##### Extracted entries #####

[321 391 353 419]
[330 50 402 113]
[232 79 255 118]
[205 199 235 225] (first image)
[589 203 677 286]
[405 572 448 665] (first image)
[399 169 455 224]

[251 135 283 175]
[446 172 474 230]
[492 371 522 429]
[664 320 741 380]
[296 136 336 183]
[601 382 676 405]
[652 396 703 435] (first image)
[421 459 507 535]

#####

All records shown above are to be given again verbatim.

Your solution -
[321 391 353 419]
[330 50 402 113]
[232 79 255 118]
[205 199 235 225] (first image)
[589 203 677 286]
[405 572 448 665] (first image)
[399 169 455 224]

[251 135 283 175]
[446 172 474 230]
[492 371 522 429]
[664 320 741 380]
[296 136 336 183]
[601 382 676 405]
[652 396 703 435] (first image)
[421 459 507 535]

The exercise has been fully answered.